■ YOUR INSTRUCTIONS: Every line in the data below from the one containing "turquoise trophy: [241,136,296,244]" down to the one containing "yellow bowling pin: [120,278,173,371]", both included, must be retyped exactly; no other line is to appear.

[Opening TASK INPUTS section]

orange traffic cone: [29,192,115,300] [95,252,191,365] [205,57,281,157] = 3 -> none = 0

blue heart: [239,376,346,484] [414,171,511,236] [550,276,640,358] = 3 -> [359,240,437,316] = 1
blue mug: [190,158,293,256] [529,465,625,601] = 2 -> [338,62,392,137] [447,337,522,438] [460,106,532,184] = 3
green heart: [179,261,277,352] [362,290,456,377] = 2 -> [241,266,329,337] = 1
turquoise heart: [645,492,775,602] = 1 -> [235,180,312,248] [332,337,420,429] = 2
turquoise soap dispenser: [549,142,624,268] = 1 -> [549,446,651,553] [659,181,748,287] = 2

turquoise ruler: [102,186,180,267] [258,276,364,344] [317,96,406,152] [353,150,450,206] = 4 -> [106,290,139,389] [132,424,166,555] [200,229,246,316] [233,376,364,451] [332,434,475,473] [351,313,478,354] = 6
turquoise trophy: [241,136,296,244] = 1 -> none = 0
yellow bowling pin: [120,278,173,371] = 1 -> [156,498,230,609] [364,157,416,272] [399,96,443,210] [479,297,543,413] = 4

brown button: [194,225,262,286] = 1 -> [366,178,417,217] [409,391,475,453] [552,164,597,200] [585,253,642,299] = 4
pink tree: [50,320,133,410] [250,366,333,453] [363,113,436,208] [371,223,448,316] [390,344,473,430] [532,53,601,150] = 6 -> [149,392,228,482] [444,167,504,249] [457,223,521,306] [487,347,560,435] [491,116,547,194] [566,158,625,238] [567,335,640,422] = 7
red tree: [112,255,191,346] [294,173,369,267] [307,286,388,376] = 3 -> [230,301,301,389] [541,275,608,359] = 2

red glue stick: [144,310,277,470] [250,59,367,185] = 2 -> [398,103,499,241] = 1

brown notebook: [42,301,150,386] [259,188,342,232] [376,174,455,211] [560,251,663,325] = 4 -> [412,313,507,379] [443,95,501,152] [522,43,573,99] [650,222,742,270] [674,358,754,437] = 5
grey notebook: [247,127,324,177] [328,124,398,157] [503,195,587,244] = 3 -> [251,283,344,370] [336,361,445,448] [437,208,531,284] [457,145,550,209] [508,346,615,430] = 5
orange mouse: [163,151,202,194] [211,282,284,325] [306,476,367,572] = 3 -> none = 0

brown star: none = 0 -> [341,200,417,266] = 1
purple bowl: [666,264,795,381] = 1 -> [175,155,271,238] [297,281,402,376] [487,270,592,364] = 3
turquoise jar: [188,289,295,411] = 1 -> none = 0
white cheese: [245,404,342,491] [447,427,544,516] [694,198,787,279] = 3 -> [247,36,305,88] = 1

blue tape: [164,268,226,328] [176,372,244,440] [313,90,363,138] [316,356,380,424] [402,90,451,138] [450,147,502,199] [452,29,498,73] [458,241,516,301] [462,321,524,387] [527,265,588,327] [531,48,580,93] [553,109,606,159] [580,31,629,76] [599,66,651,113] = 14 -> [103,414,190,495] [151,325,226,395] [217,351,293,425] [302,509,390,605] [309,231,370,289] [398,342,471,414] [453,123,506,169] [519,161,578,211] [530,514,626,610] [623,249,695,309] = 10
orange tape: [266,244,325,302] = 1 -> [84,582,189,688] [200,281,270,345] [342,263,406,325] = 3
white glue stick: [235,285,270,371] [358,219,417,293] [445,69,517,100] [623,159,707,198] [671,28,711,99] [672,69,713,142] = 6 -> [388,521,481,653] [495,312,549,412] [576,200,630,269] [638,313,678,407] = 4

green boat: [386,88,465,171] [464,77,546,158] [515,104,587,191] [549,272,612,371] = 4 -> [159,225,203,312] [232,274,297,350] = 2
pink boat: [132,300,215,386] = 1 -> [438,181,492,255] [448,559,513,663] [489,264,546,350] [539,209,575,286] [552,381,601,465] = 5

[Closing TASK INPUTS section]

■ TASK SOLUTION:
turquoise trophy: [241,136,296,244] = 1 -> none = 0
yellow bowling pin: [120,278,173,371] = 1 -> [156,498,230,609] [364,157,416,272] [399,96,443,210] [479,297,543,413] = 4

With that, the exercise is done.